Records for this exercise:
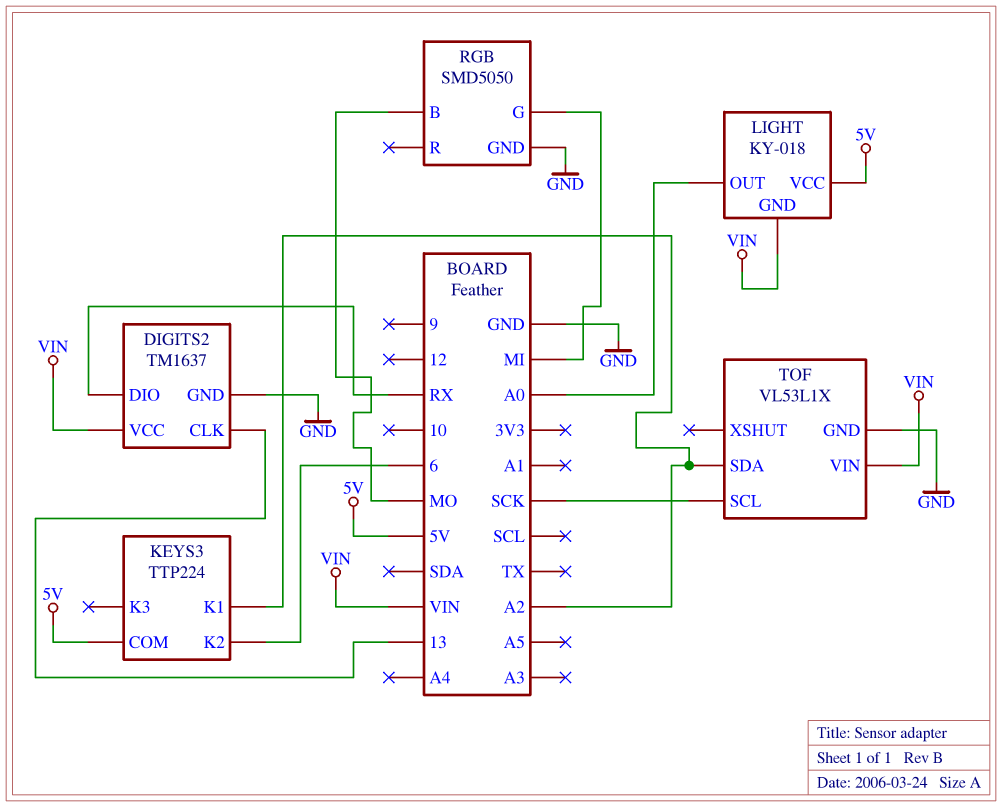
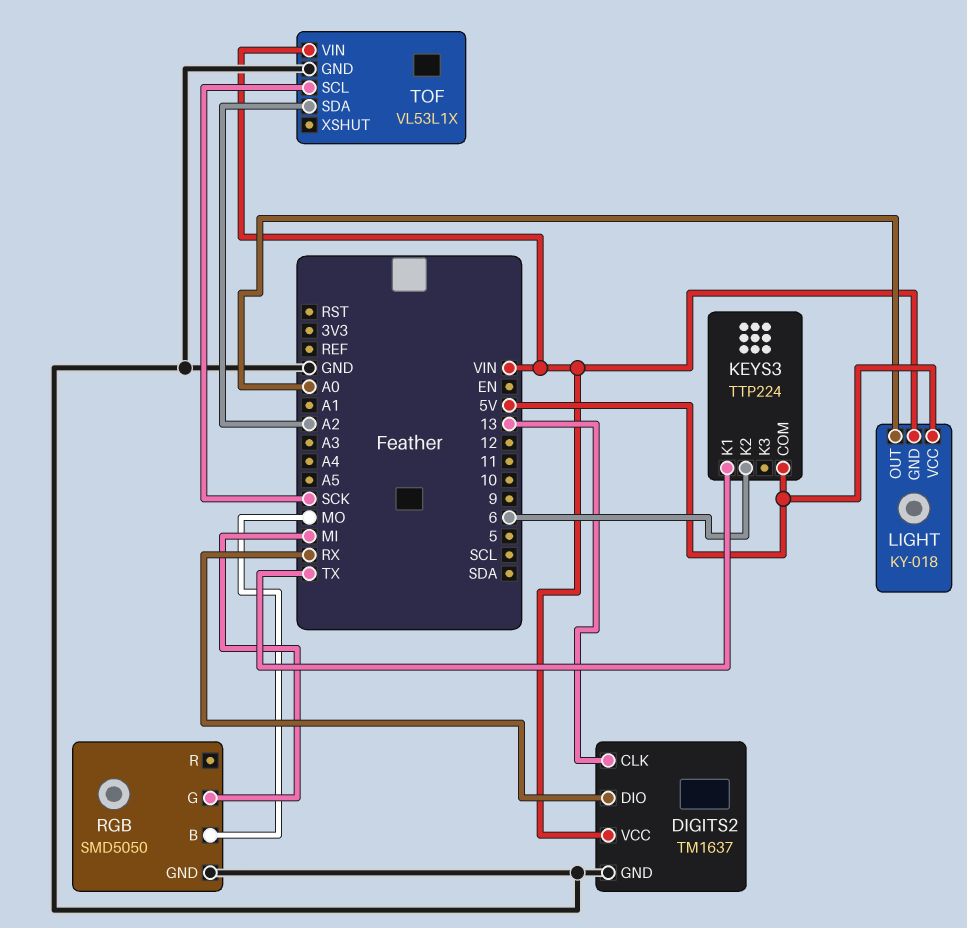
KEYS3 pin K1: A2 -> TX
* * *
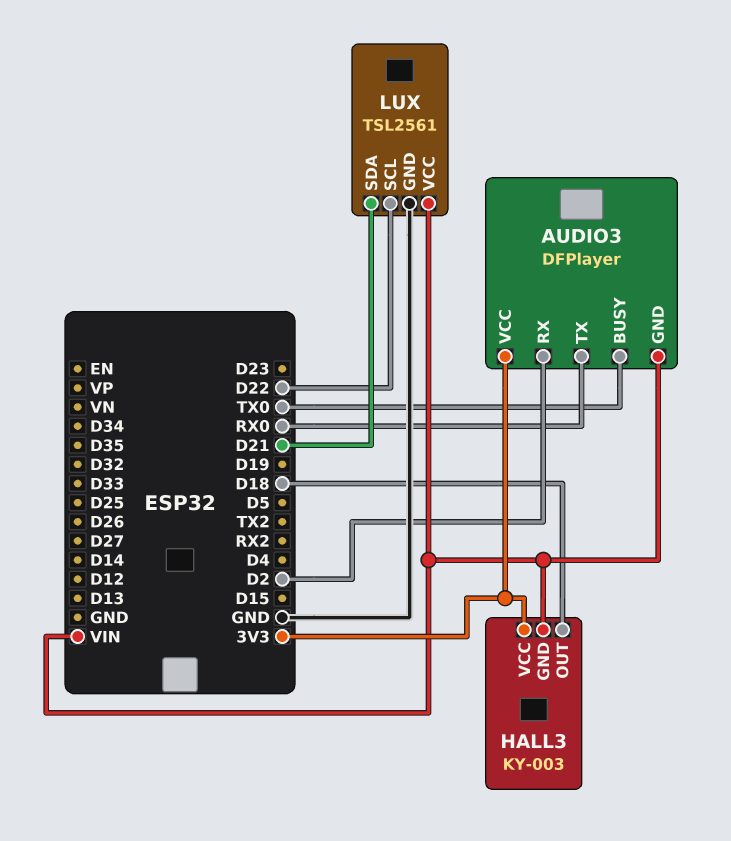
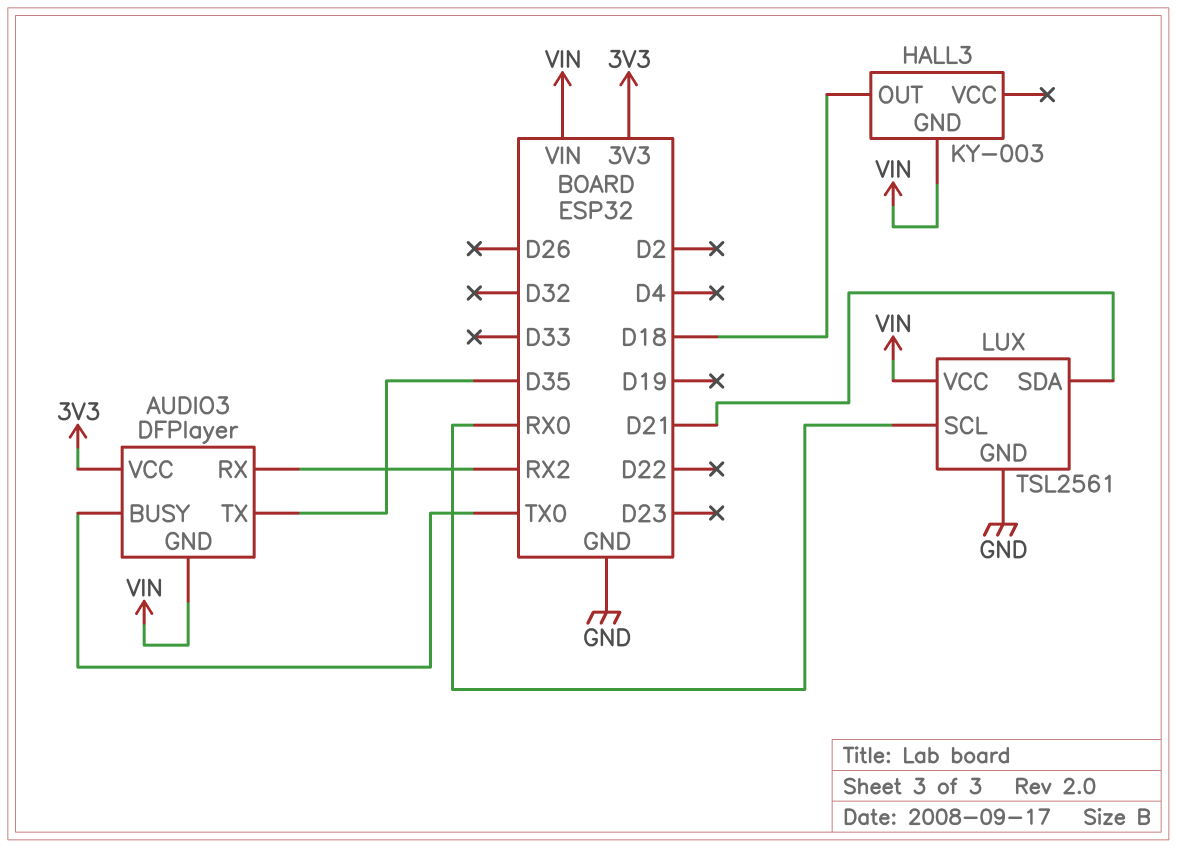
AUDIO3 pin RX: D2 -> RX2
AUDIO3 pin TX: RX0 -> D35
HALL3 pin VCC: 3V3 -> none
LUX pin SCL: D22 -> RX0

Directions for this task: Take the listing above and repeat exactly the lines from the one containing "AUDIO3 pin RX: D2 -> RX2" through the one containing "LUX pin SCL: D22 -> RX0", both included.

Response to this exercise:
AUDIO3 pin RX: D2 -> RX2
AUDIO3 pin TX: RX0 -> D35
HALL3 pin VCC: 3V3 -> none
LUX pin SCL: D22 -> RX0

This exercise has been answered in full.